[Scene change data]
- - - -
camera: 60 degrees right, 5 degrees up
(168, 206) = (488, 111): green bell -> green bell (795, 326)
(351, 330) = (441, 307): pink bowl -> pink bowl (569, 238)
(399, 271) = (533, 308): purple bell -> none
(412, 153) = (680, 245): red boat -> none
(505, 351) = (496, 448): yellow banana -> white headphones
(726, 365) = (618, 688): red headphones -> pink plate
- - - -
### How to complete this task
Only the lines from the one with "(168, 206) = (488, 111): green" through the last line above should be restated, word for word.

### Your solution
(168, 206) = (488, 111): green bell -> green bell (795, 326)
(351, 330) = (441, 307): pink bowl -> pink bowl (569, 238)
(399, 271) = (533, 308): purple bell -> none
(412, 153) = (680, 245): red boat -> none
(505, 351) = (496, 448): yellow banana -> white headphones
(726, 365) = (618, 688): red headphones -> pink plate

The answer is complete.